» EXERCISE: With the pictures left out, write out exactly the lines of the listing below that run from the line with "red line: (178, 374) -> (183, 186), moved" through the line with "red triangle: (1200, 194)".

» INPUT MATERIAL:

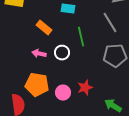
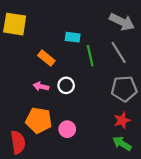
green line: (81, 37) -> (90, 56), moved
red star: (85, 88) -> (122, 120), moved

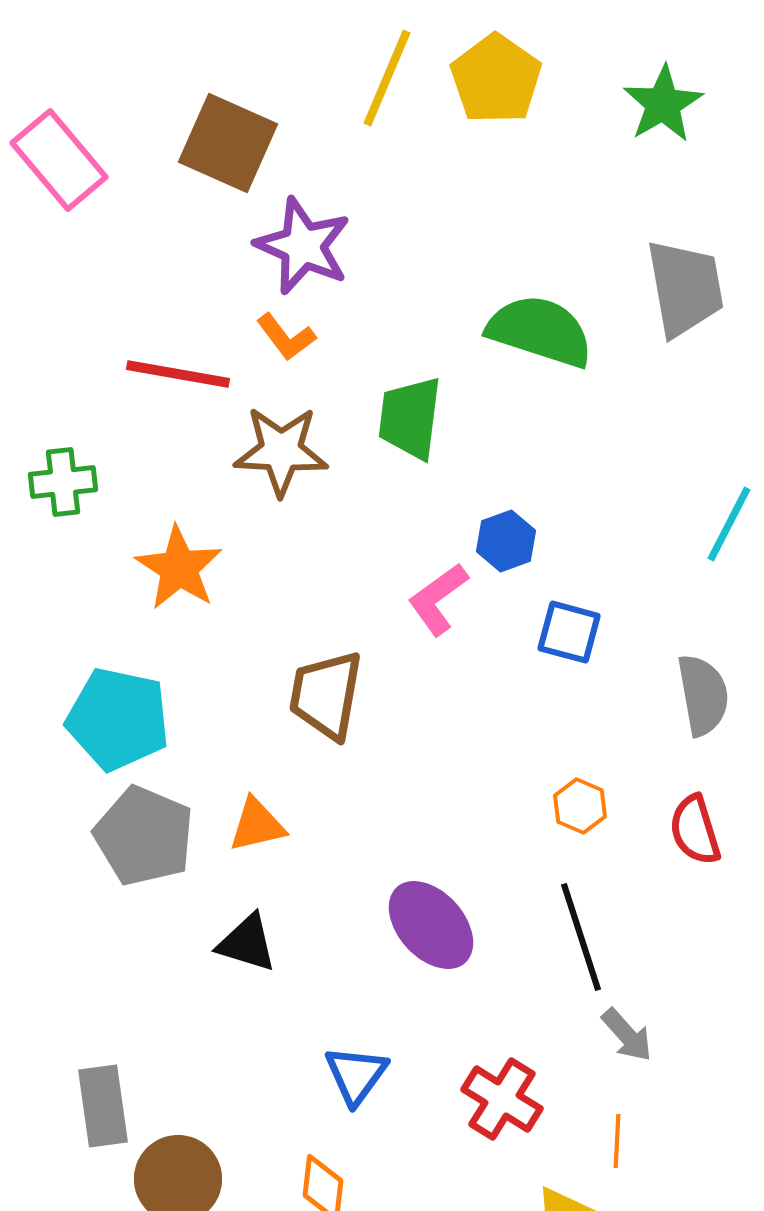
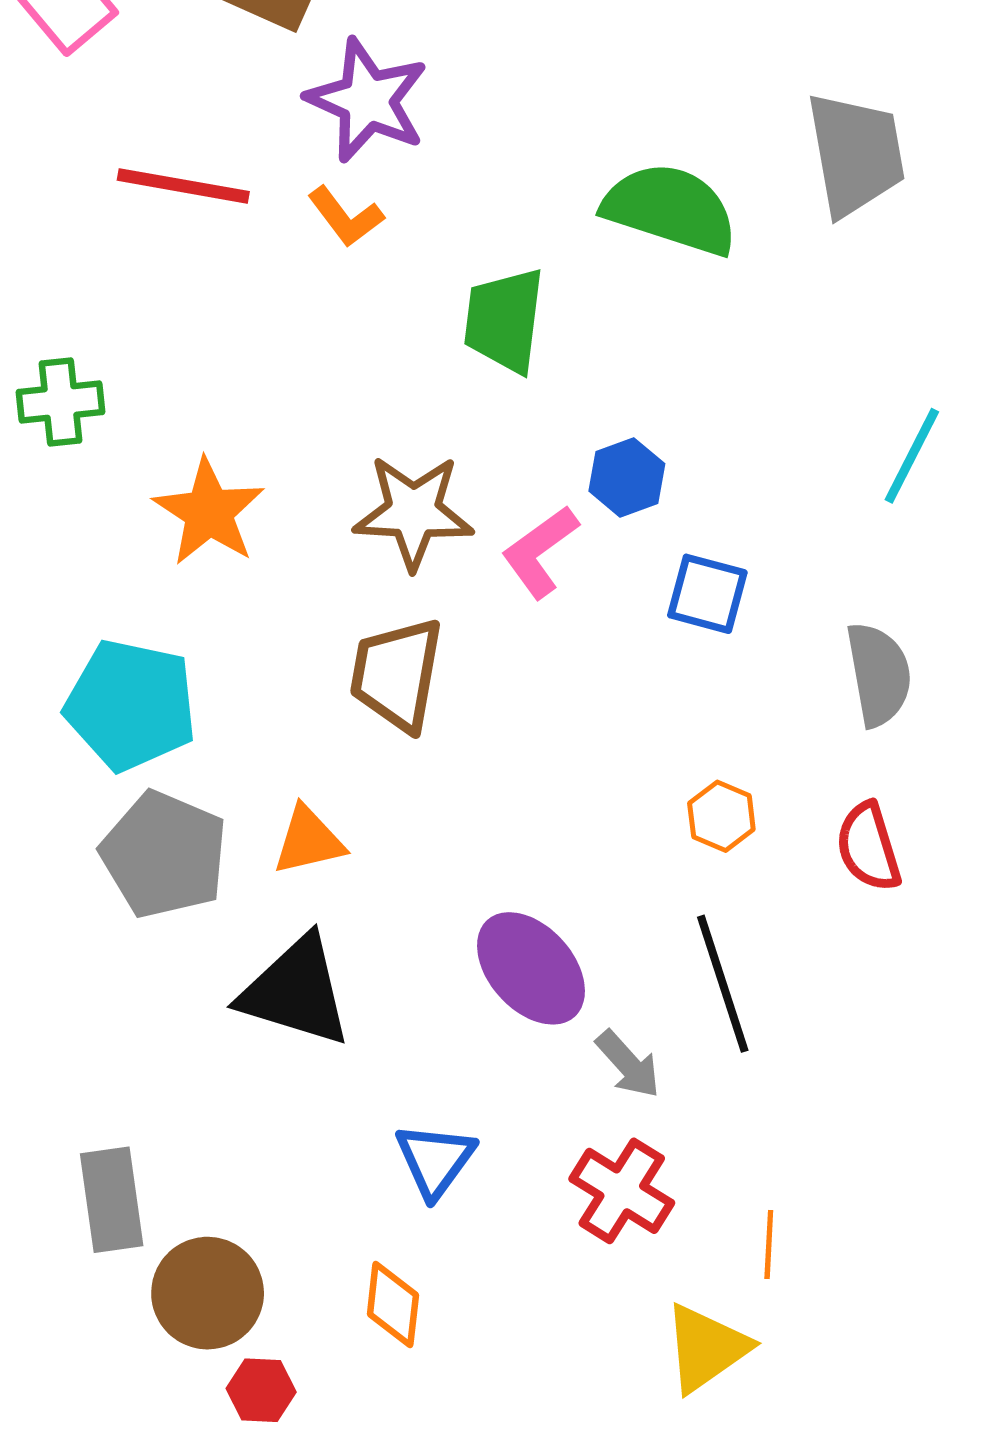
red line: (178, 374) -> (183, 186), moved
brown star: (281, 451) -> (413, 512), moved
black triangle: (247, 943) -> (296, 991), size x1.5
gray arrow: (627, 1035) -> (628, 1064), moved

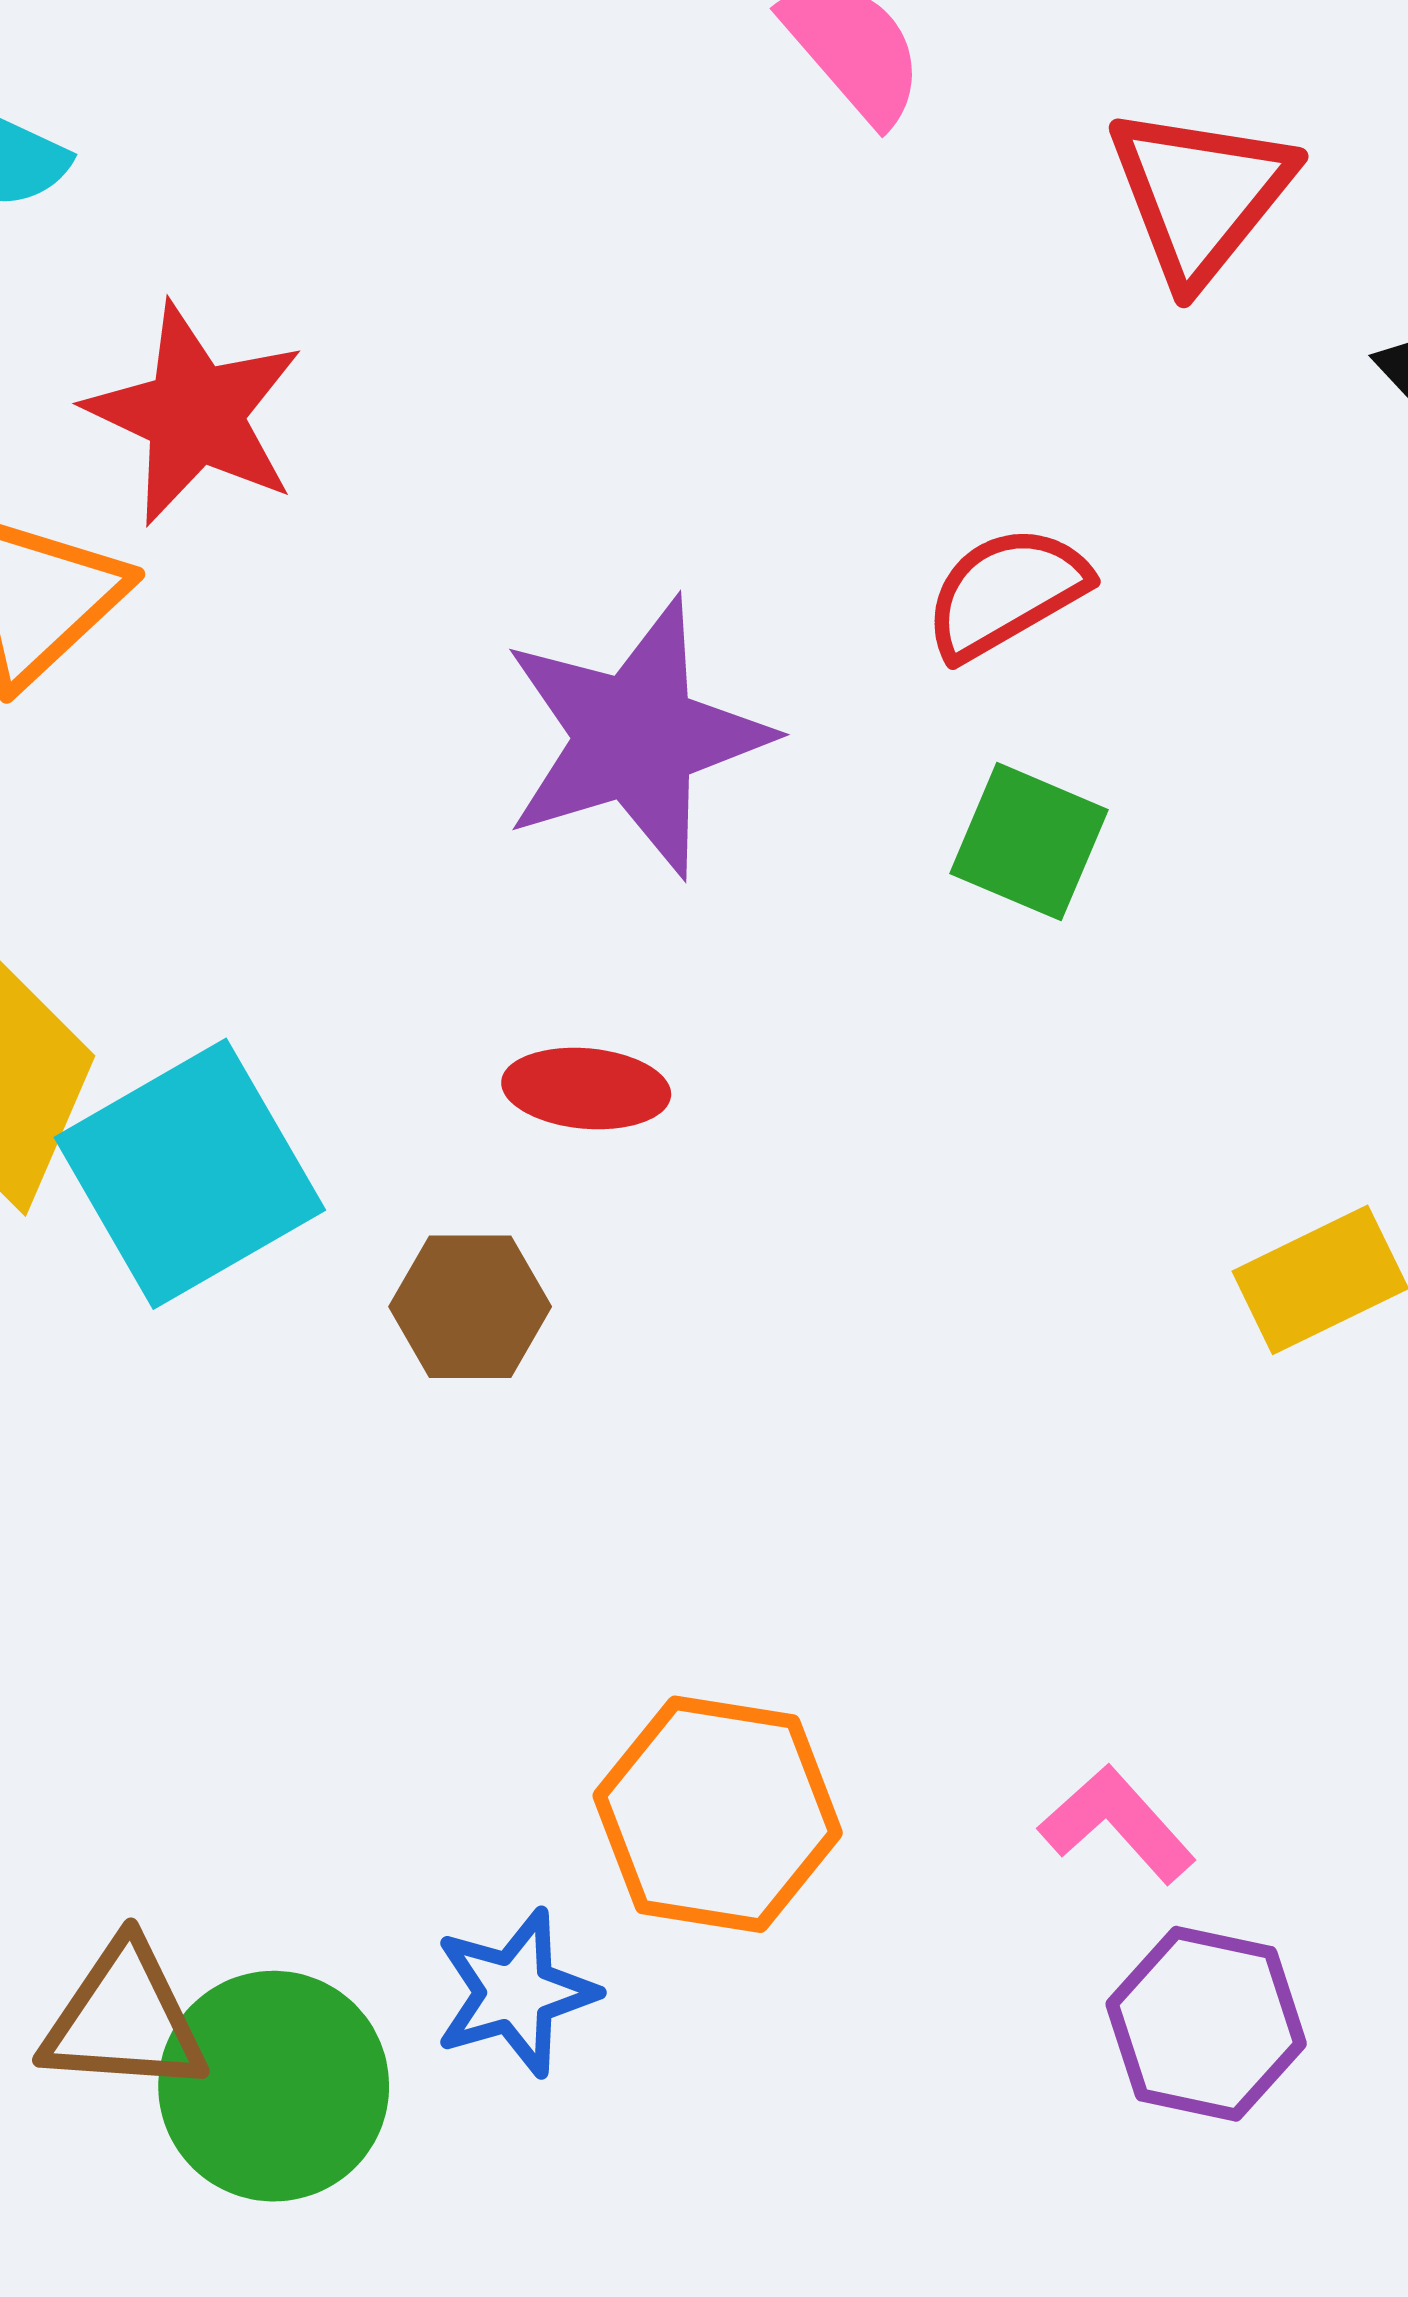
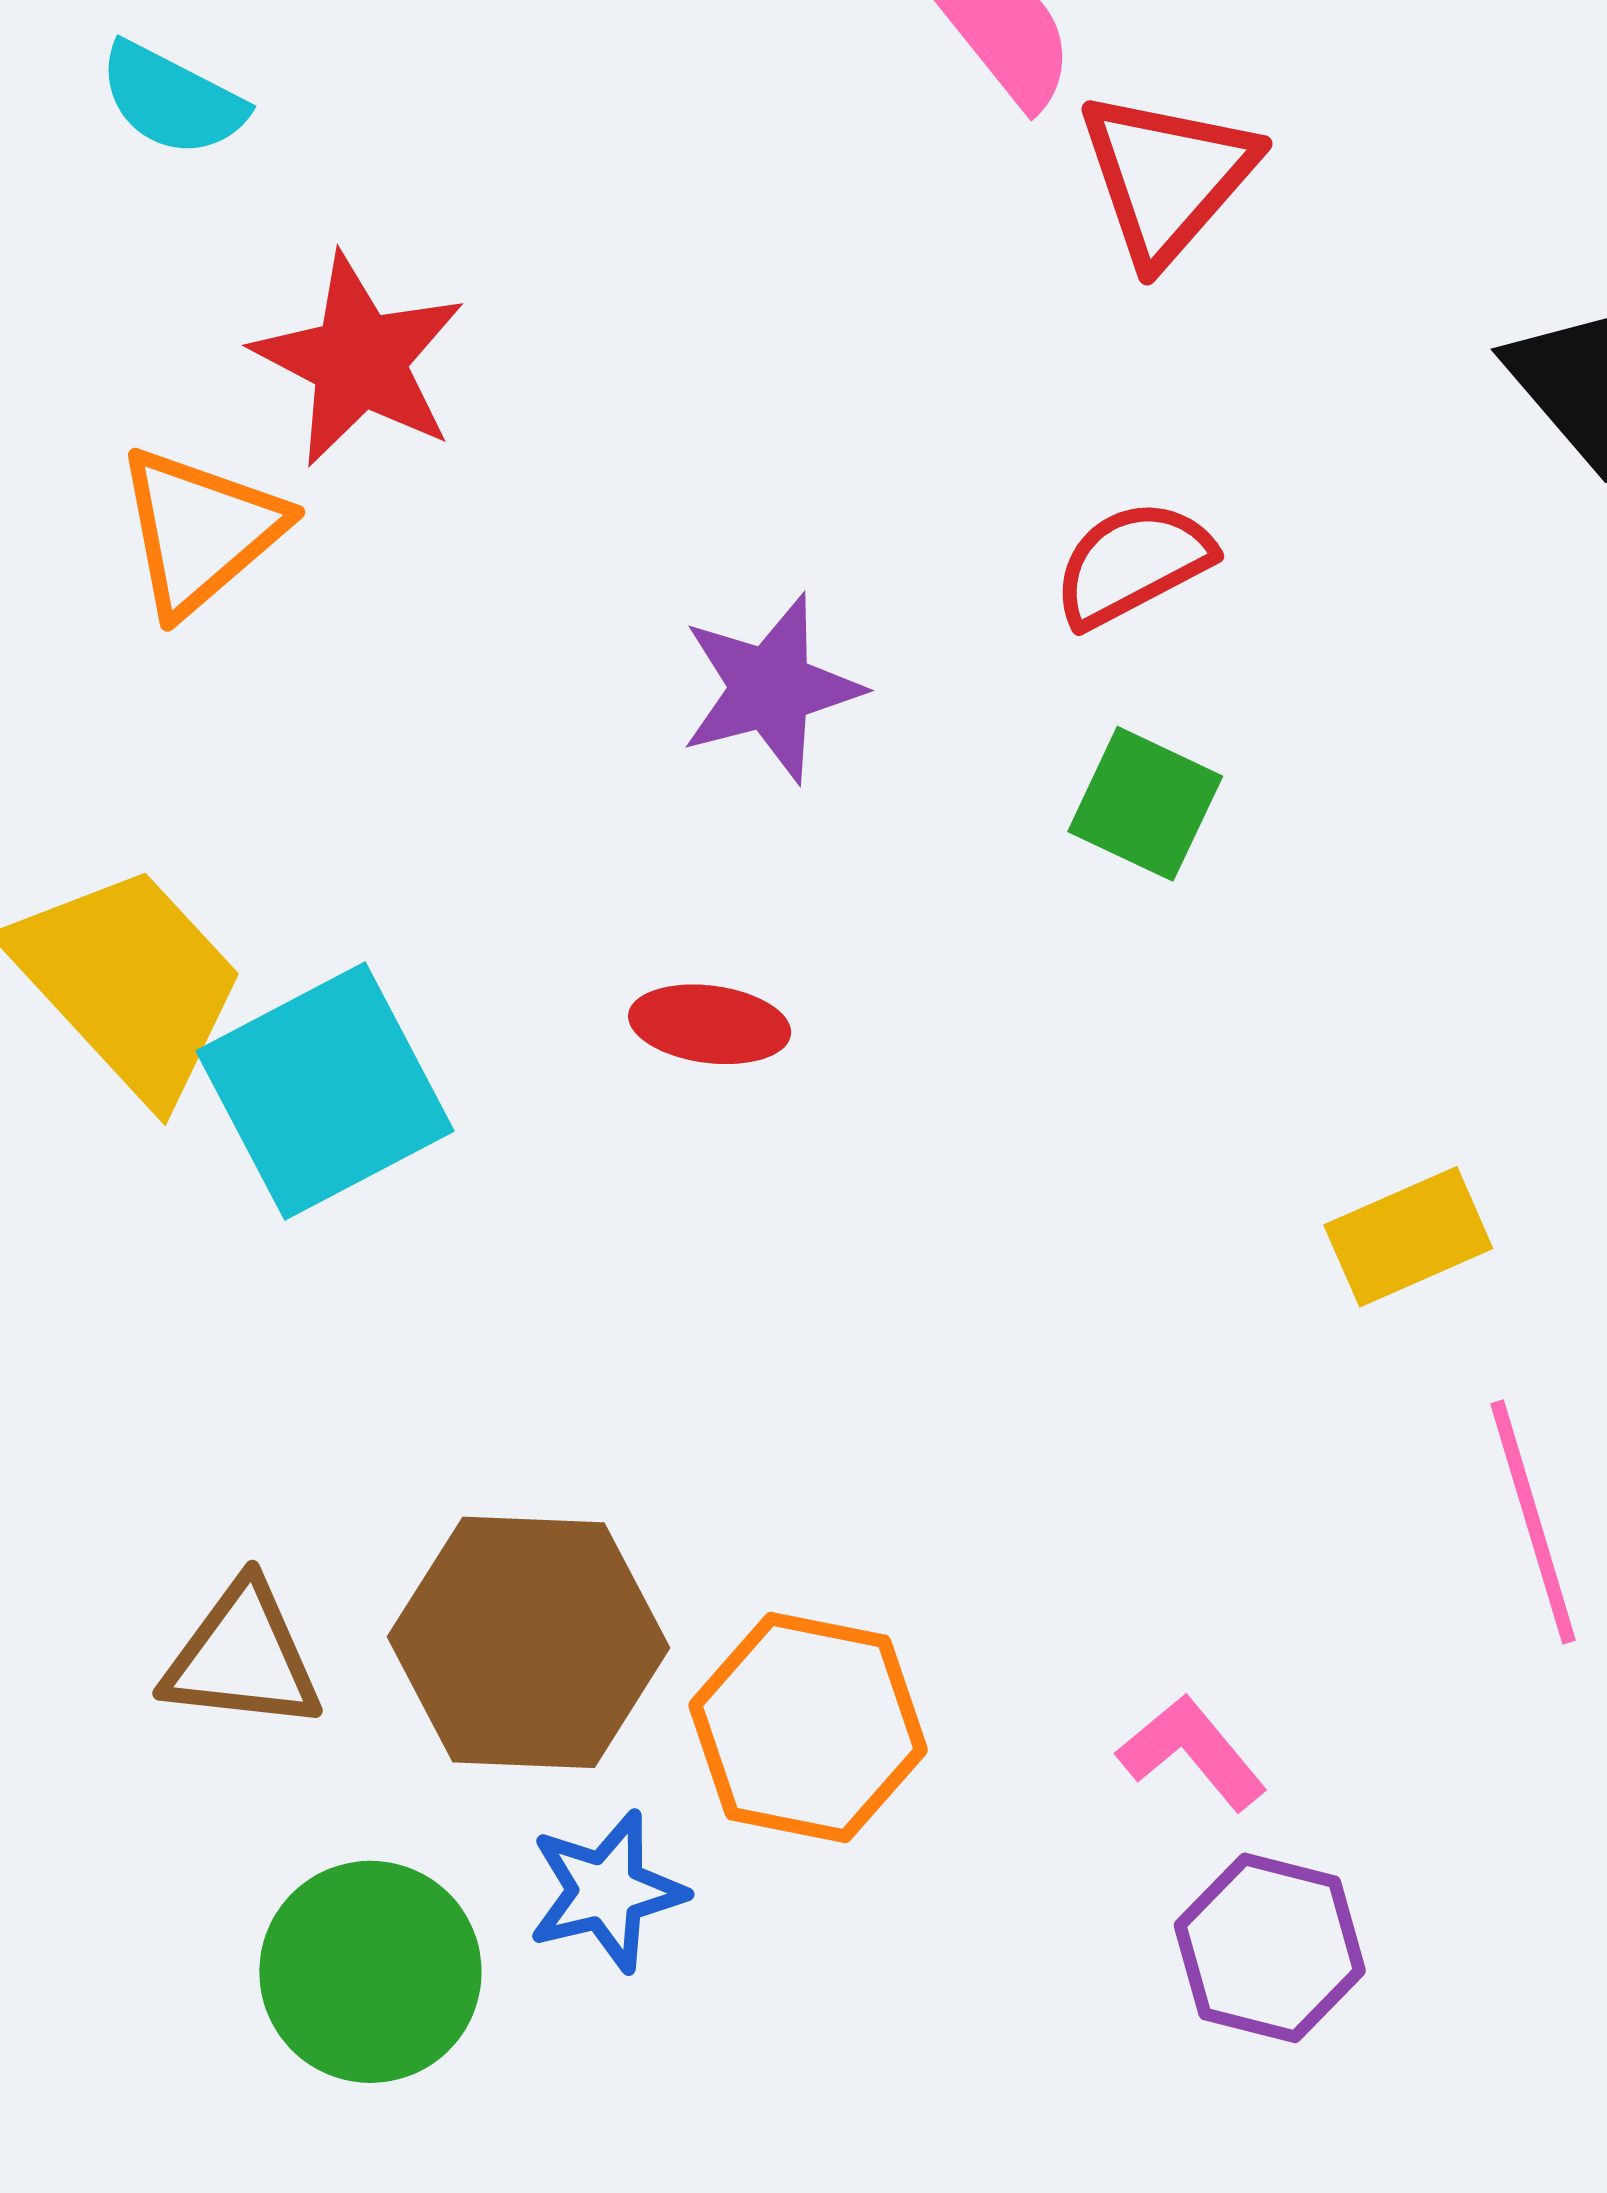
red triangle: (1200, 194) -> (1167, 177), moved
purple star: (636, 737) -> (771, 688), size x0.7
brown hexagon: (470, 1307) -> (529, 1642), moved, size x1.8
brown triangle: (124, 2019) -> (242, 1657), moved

» RESPONSE BELOW:
red line: (178, 374) -> (183, 186), moved
brown star: (281, 451) -> (413, 512), moved
black triangle: (247, 943) -> (296, 991), size x1.5
gray arrow: (627, 1035) -> (628, 1064), moved

red triangle: (1200, 194) -> (1167, 177), moved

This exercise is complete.